Exercise brief
What is needed is an exact repeat of the lines from the line containing "C8: 220uF (plus VIN, minus MB) -> none" through the final line of the entries below, and nothing else.

[Records supplied]

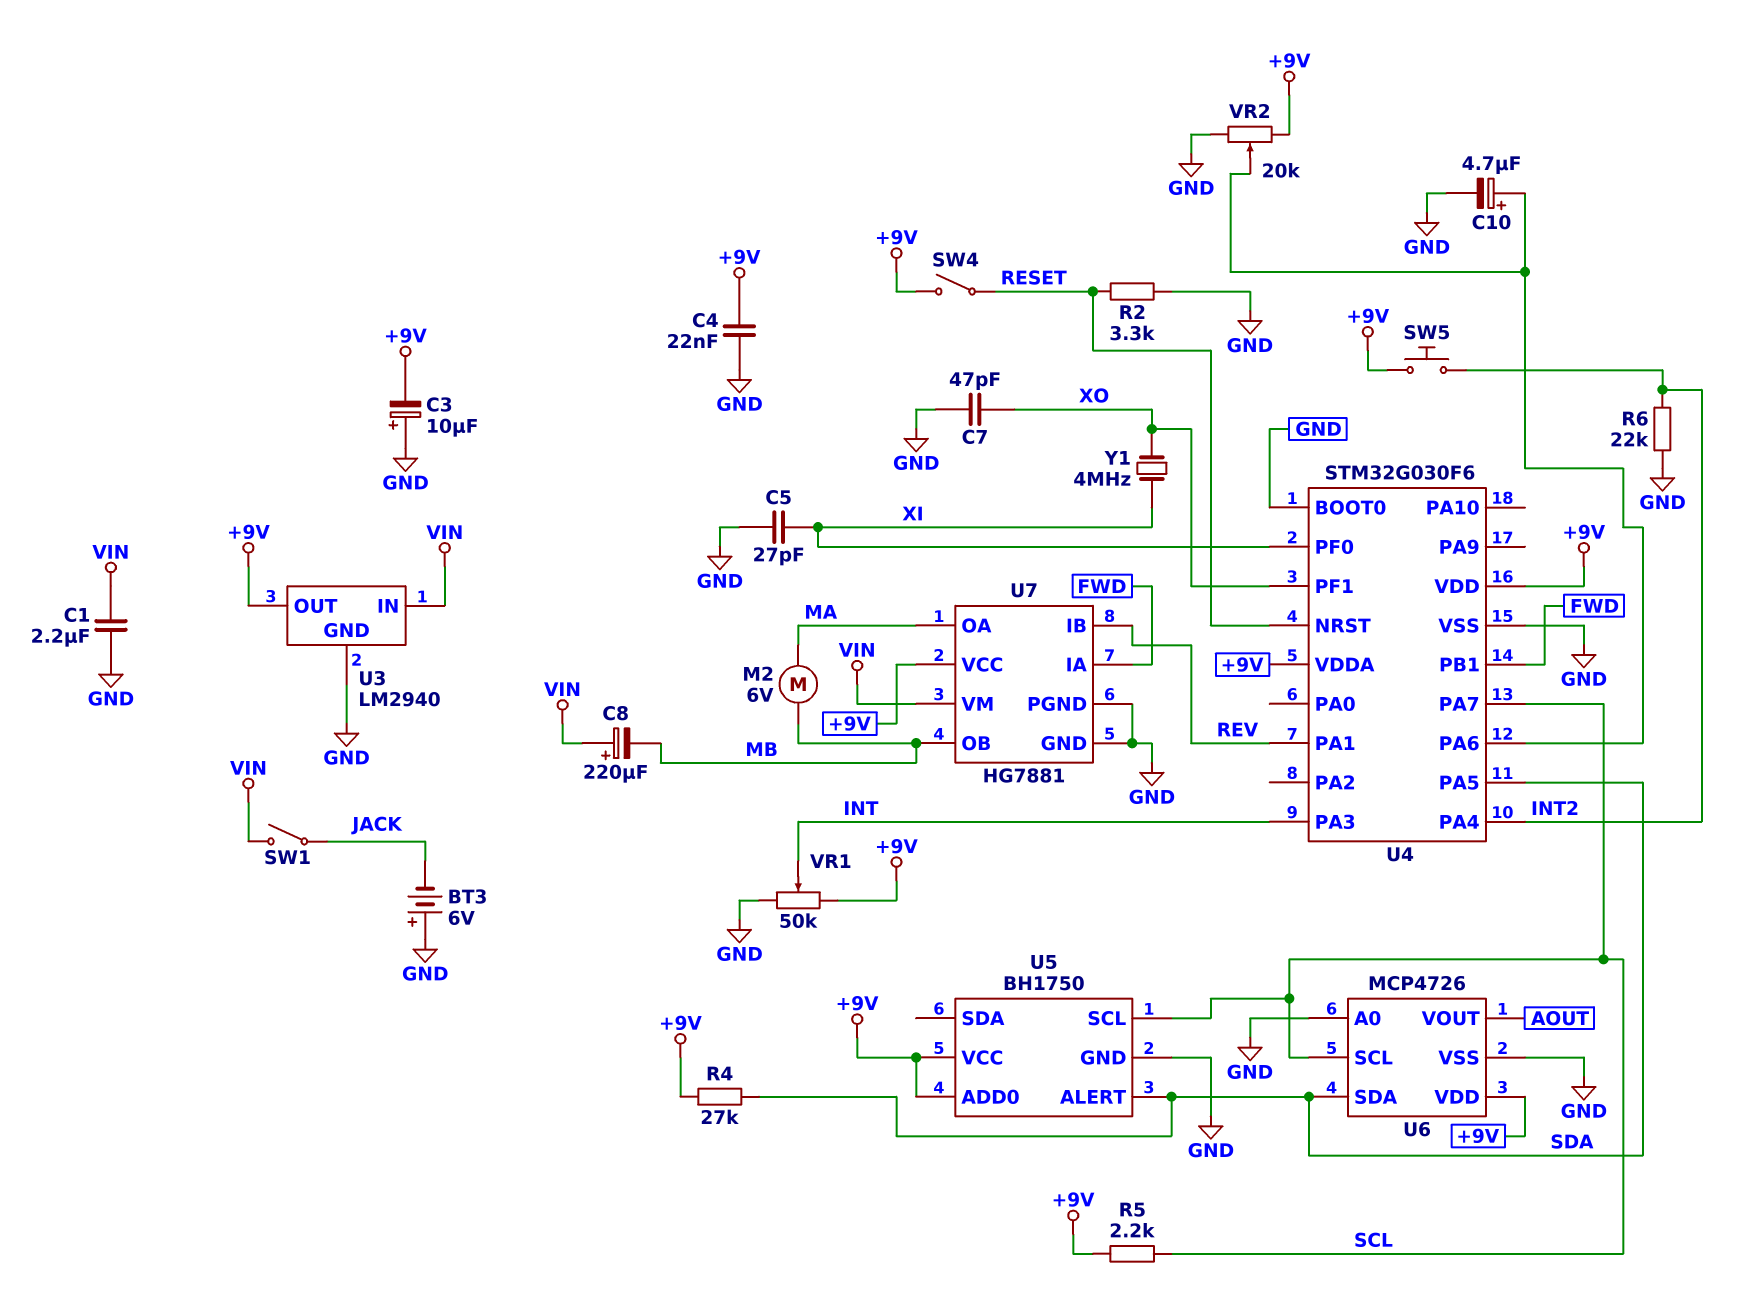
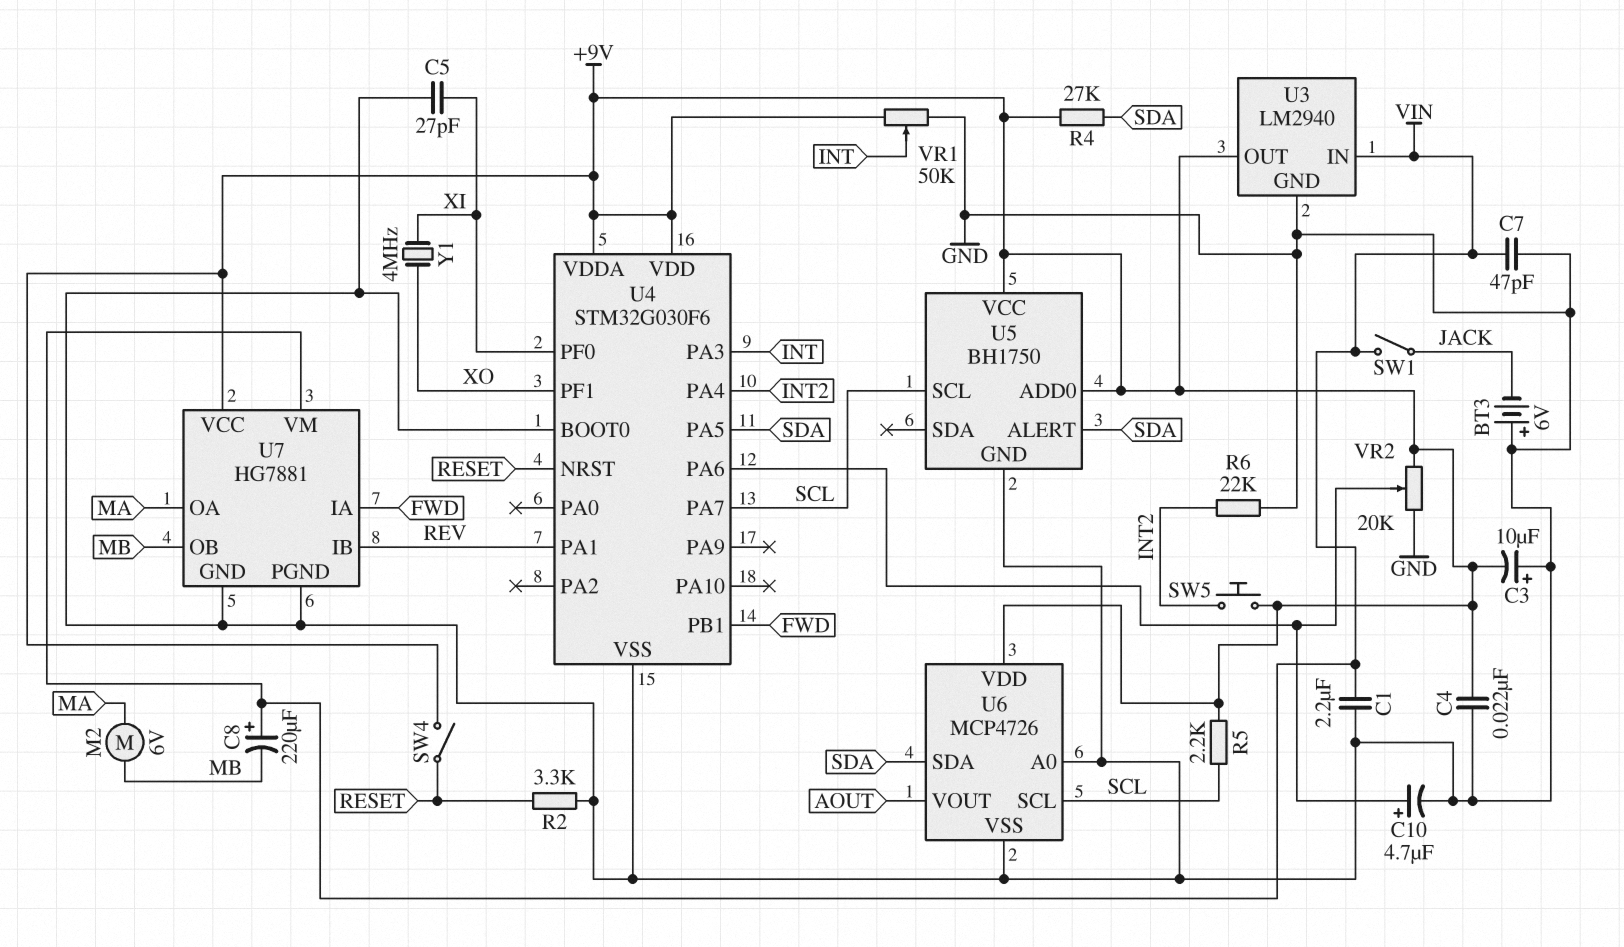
C7: 47pF (GND, XO) -> 47pF (GND, VIN)

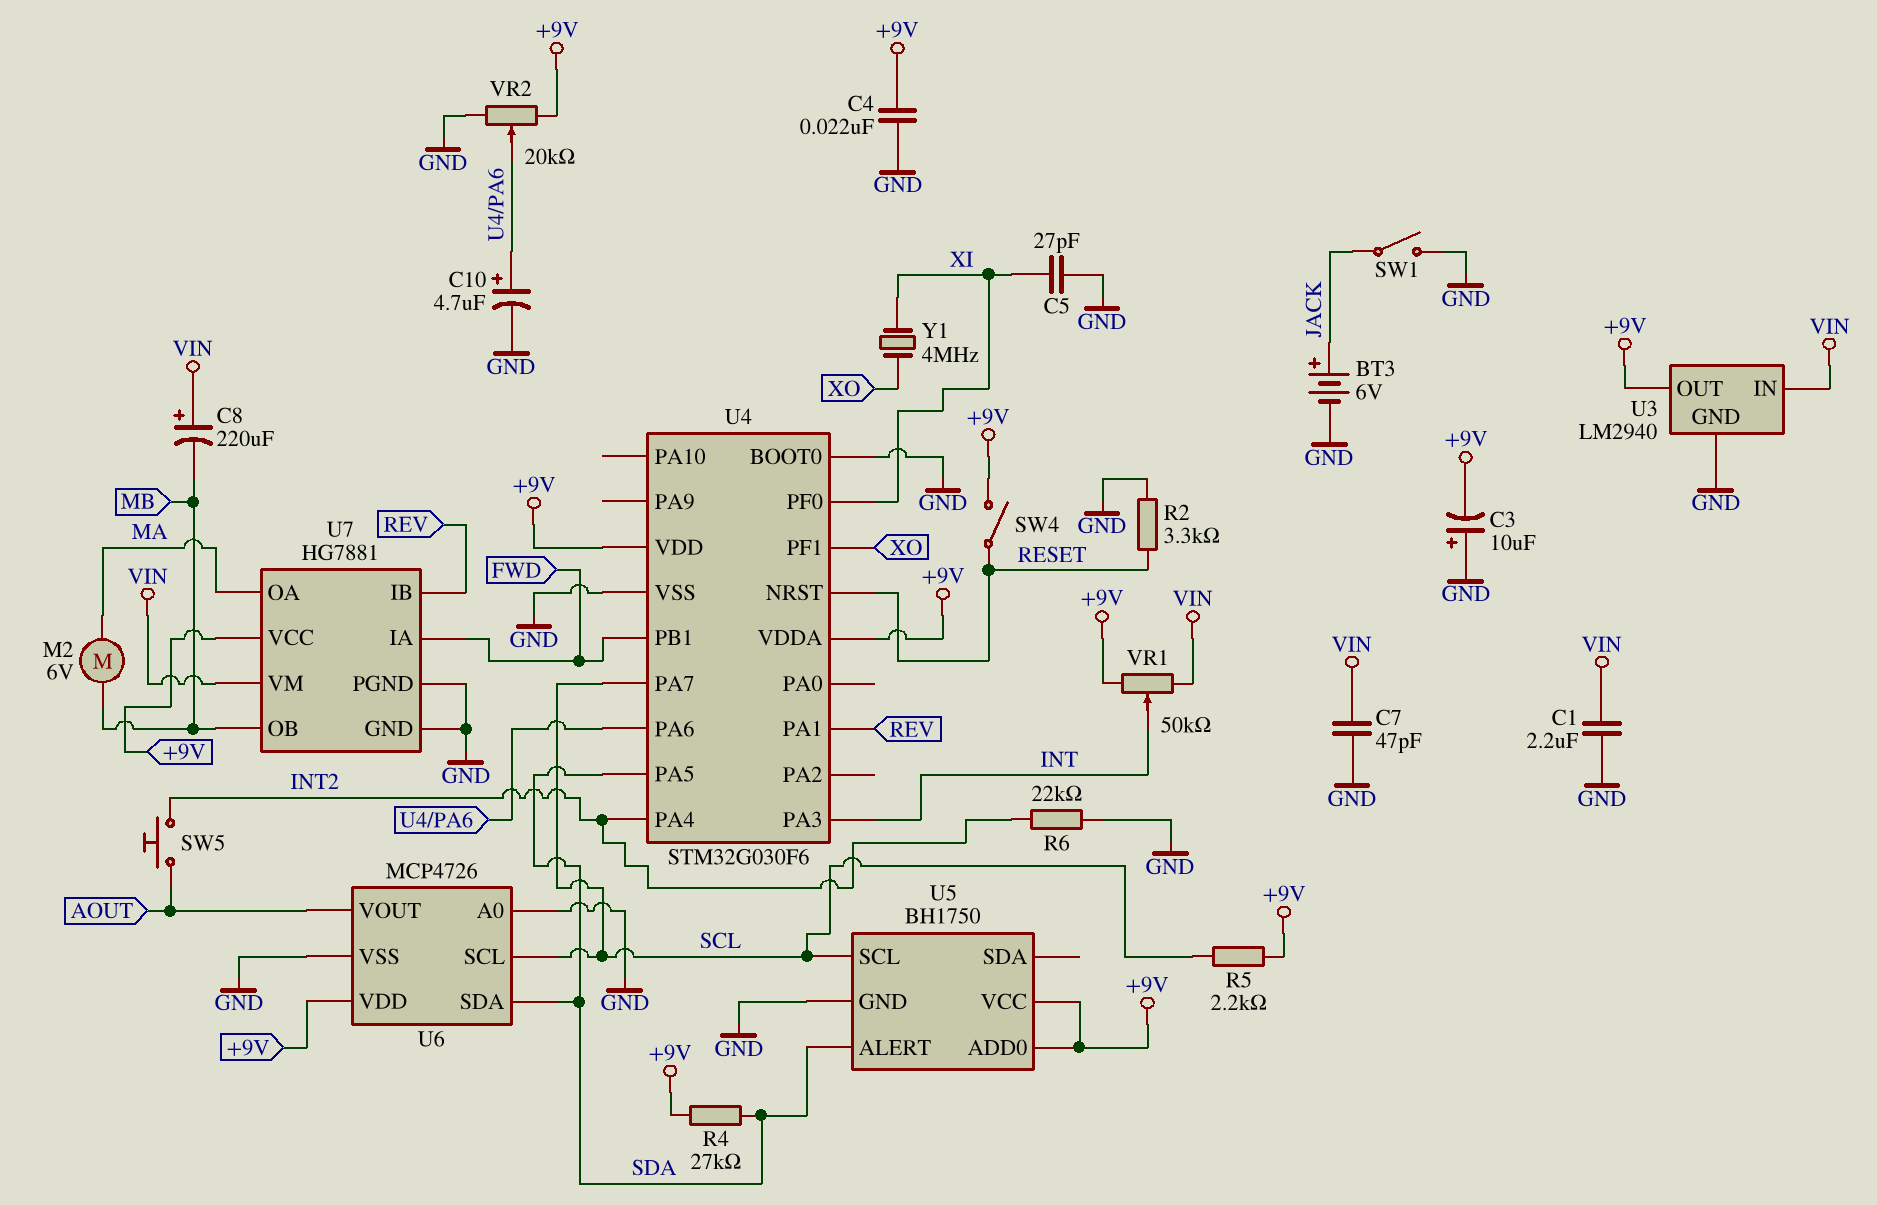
BT3: 6V (plus GND, minus JACK) -> 6V (plus JACK, minus GND)
SW1: switch (JACK, VIN) -> switch (GND, JACK)
SW5: button (+9V, INT2) -> button (AOUT, INT2)
VR1: 50k (+9V, GND, wiper INT) -> 50k (+9V, VIN, wiper INT)

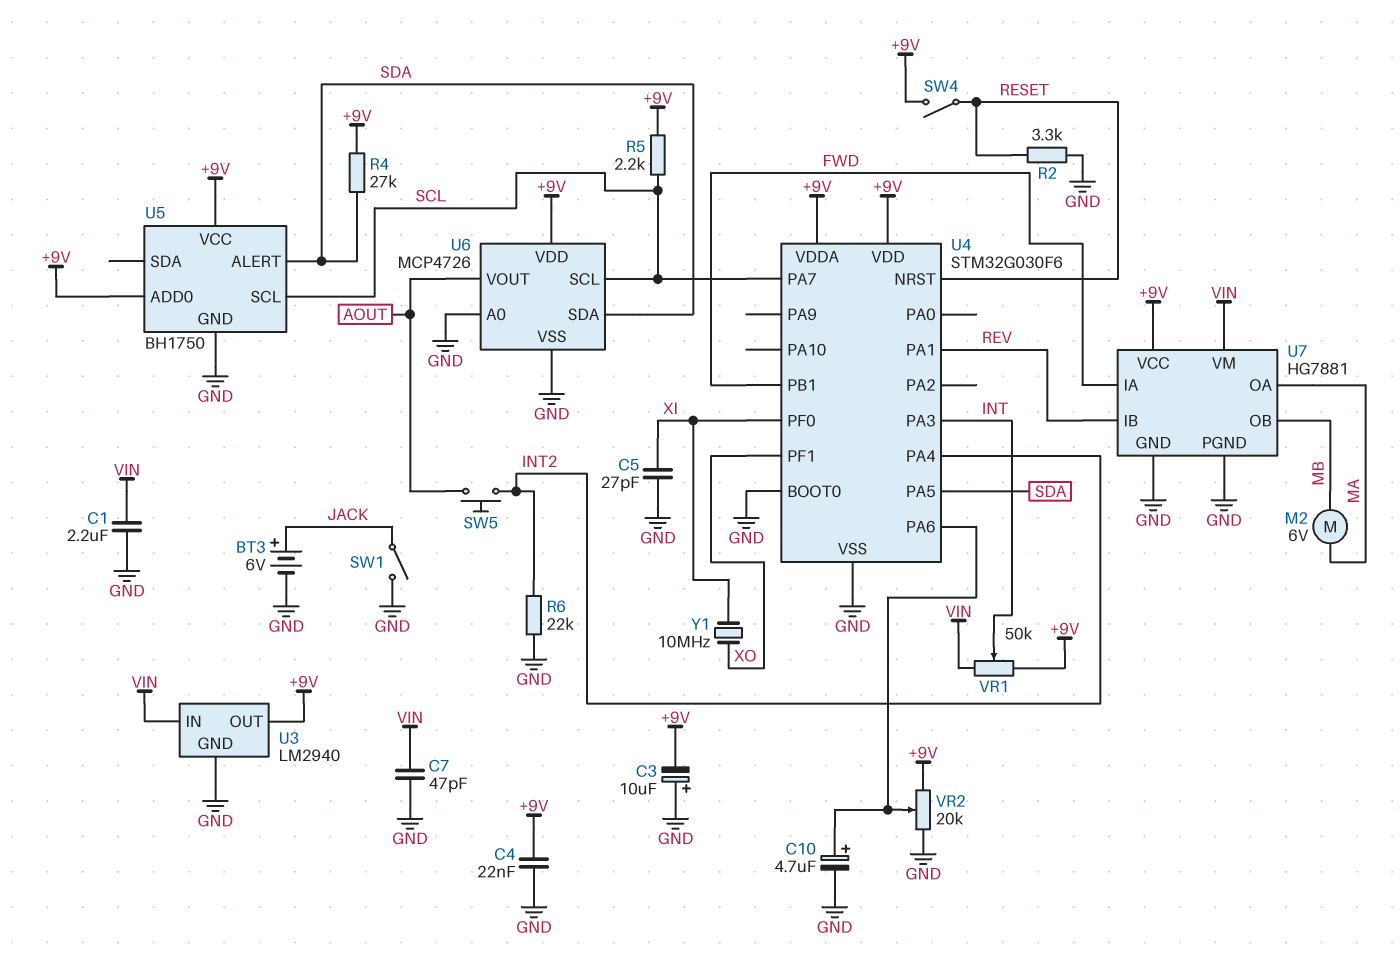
C8: 220uF (plus VIN, minus MB) -> none
Y1: 4MHz (XI, XO) -> 10MHz (XI, XO)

[/Records supplied]

Your response
C8: 220uF (plus VIN, minus MB) -> none
Y1: 4MHz (XI, XO) -> 10MHz (XI, XO)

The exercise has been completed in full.